'''
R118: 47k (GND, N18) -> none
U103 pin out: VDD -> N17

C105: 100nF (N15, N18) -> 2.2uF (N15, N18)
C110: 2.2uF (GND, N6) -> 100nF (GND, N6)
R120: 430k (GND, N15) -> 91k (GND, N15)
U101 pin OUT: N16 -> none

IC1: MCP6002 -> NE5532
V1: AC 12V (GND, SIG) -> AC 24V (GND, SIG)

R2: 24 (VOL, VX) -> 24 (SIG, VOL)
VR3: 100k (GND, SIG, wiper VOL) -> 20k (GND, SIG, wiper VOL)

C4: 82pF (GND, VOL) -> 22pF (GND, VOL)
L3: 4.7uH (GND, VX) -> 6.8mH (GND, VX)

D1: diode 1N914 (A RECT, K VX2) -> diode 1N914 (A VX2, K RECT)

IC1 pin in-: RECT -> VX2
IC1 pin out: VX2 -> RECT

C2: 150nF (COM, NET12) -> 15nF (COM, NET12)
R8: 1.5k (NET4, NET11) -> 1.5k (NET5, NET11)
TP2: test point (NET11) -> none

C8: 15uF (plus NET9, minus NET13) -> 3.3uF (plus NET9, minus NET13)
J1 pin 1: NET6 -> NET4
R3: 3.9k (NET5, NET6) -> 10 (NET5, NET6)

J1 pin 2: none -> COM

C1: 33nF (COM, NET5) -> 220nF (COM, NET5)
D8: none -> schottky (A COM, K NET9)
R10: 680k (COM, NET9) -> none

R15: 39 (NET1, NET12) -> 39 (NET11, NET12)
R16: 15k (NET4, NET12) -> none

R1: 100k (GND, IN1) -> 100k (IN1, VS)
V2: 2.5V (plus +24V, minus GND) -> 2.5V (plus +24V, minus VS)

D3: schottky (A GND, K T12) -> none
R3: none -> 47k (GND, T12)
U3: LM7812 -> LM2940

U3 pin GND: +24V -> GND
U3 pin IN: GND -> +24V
'''
• [Exercise goal]:
Each entry needs to be transcribed exactly.

• [Response area]:
R118: 47k (GND, N18) -> none
U103 pin out: VDD -> N17

C105: 100nF (N15, N18) -> 2.2uF (N15, N18)
C110: 2.2uF (GND, N6) -> 100nF (GND, N6)
R120: 430k (GND, N15) -> 91k (GND, N15)
U101 pin OUT: N16 -> none

IC1: MCP6002 -> NE5532
V1: AC 12V (GND, SIG) -> AC 24V (GND, SIG)

R2: 24 (VOL, VX) -> 24 (SIG, VOL)
VR3: 100k (GND, SIG, wiper VOL) -> 20k (GND, SIG, wiper VOL)

C4: 82pF (GND, VOL) -> 22pF (GND, VOL)
L3: 4.7uH (GND, VX) -> 6.8mH (GND, VX)

D1: diode 1N914 (A RECT, K VX2) -> diode 1N914 (A VX2, K RECT)

IC1 pin in-: RECT -> VX2
IC1 pin out: VX2 -> RECT

C2: 150nF (COM, NET12) -> 15nF (COM, NET12)
R8: 1.5k (NET4, NET11) -> 1.5k (NET5, NET11)
TP2: test point (NET11) -> none

C8: 15uF (plus NET9, minus NET13) -> 3.3uF (plus NET9, minus NET13)
J1 pin 1: NET6 -> NET4
R3: 3.9k (NET5, NET6) -> 10 (NET5, NET6)

J1 pin 2: none -> COM

C1: 33nF (COM, NET5) -> 220nF (COM, NET5)
D8: none -> schottky (A COM, K NET9)
R10: 680k (COM, NET9) -> none

R15: 39 (NET1, NET12) -> 39 (NET11, NET12)
R16: 15k (NET4, NET12) -> none

R1: 100k (GND, IN1) -> 100k (IN1, VS)
V2: 2.5V (plus +24V, minus GND) -> 2.5V (plus +24V, minus VS)

D3: schottky (A GND, K T12) -> none
R3: none -> 47k (GND, T12)
U3: LM7812 -> LM2940

U3 pin GND: +24V -> GND
U3 pin IN: GND -> +24V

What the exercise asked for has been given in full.